• [Source data]
%%

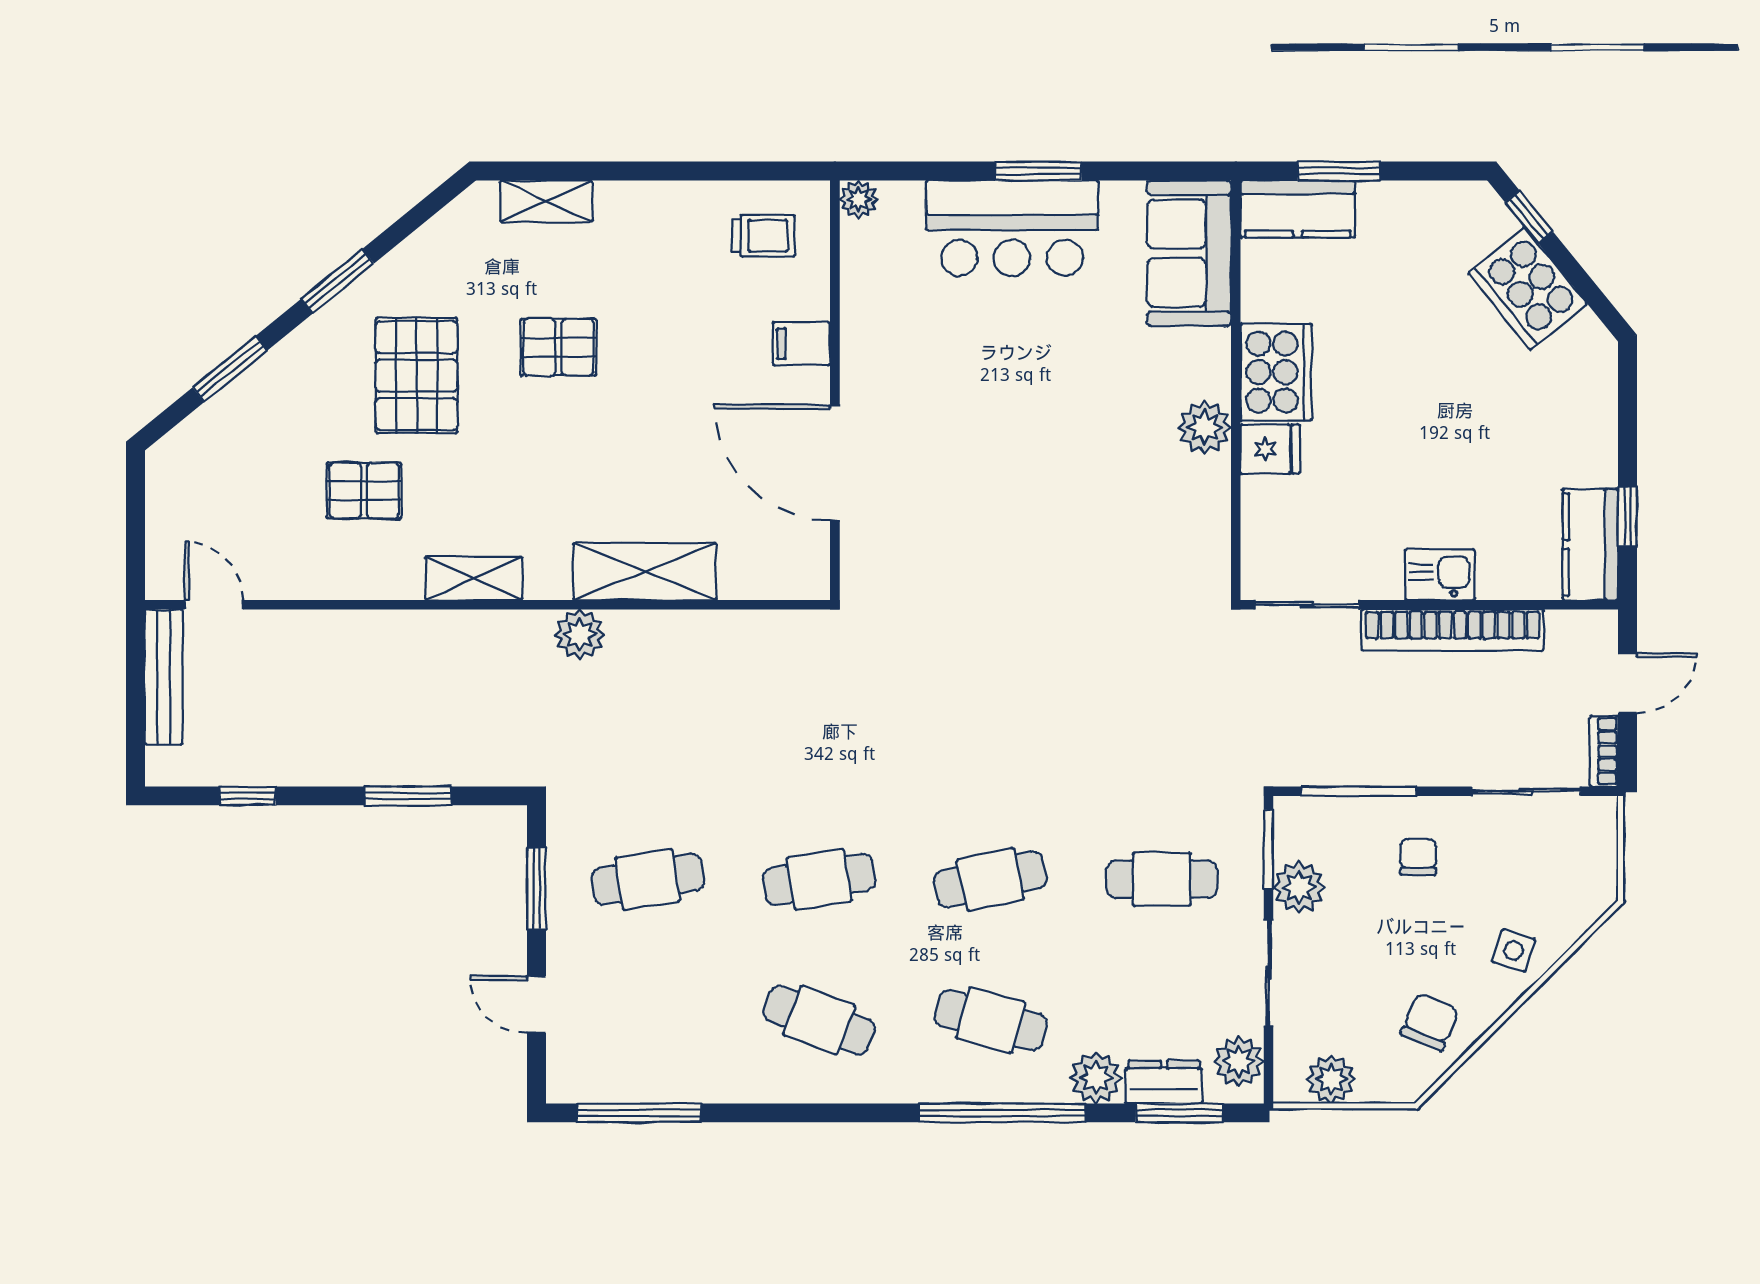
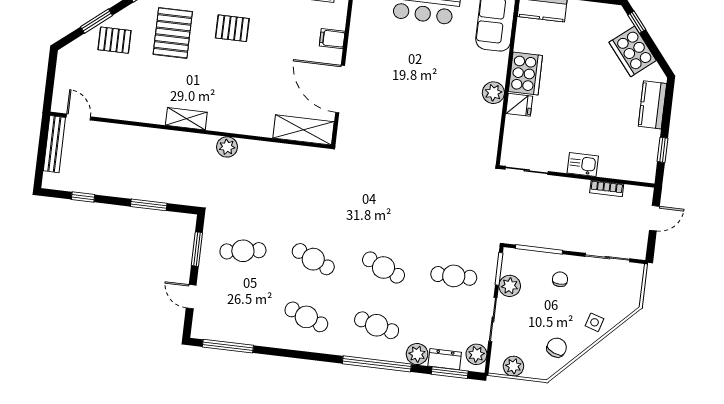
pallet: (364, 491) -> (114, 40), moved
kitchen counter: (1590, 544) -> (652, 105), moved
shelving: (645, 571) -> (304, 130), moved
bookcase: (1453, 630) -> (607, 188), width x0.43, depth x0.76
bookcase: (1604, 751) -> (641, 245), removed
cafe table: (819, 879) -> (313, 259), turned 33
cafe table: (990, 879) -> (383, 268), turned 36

%%

• [Job]
Give back every line of the material above word for word, leaving out the pictures.

• [Response to this task]
pallet: (364, 491) -> (114, 40), moved
kitchen counter: (1590, 544) -> (652, 105), moved
shelving: (645, 571) -> (304, 130), moved
bookcase: (1453, 630) -> (607, 188), width x0.43, depth x0.76
bookcase: (1604, 751) -> (641, 245), removed
cafe table: (819, 879) -> (313, 259), turned 33
cafe table: (990, 879) -> (383, 268), turned 36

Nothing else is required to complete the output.